[TASK OBJECTIVE]
Copy every line that holds the string "none" from the data below.

**** SOURCE DATA

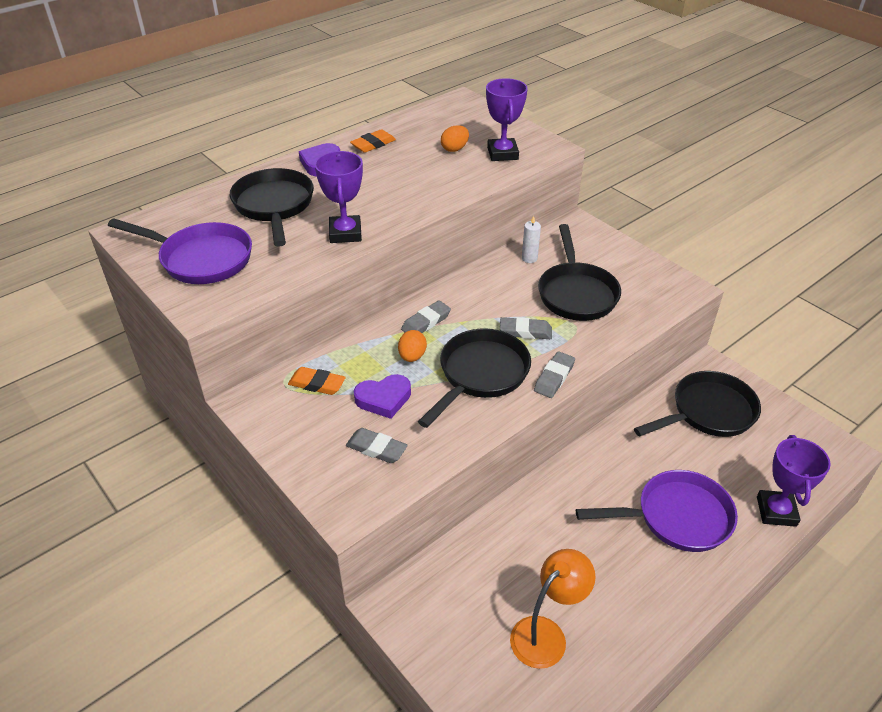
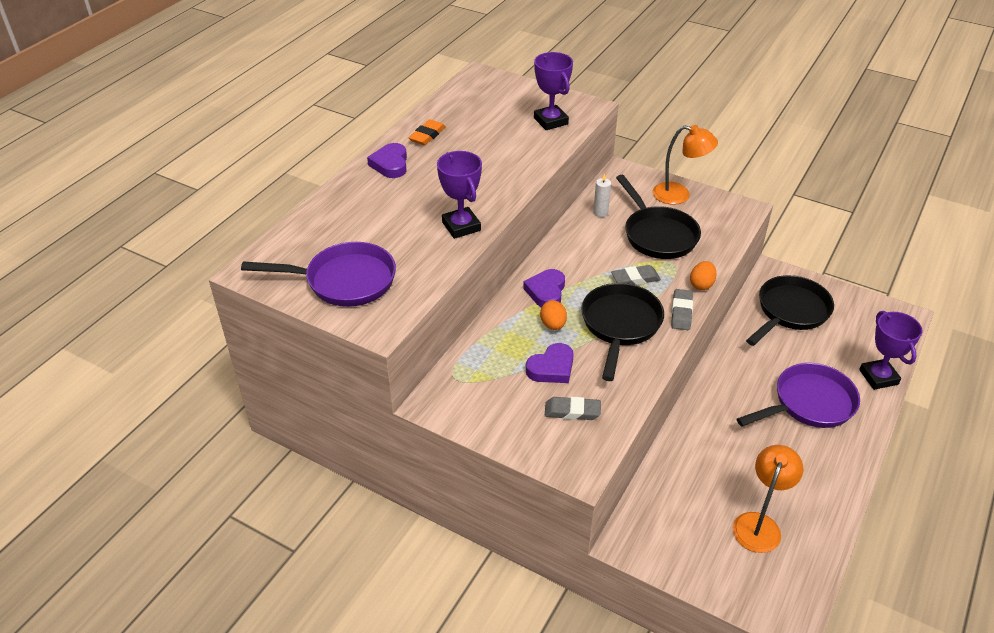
camera: 20 degrees left, 0 degrees up
black pan [230,168,314,247] -> none
orange eraser [288,367,346,395] -> none
grey eraser [401,301,451,333] -> purple heart [523,269,565,308]
orange egg [441,125,469,152] -> orange egg moved to [690,261,717,290]
none -> orange lamp [653,125,718,205]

********

[EXPECTED ANSWER]
black pan [230,168,314,247] -> none
orange eraser [288,367,346,395] -> none
none -> orange lamp [653,125,718,205]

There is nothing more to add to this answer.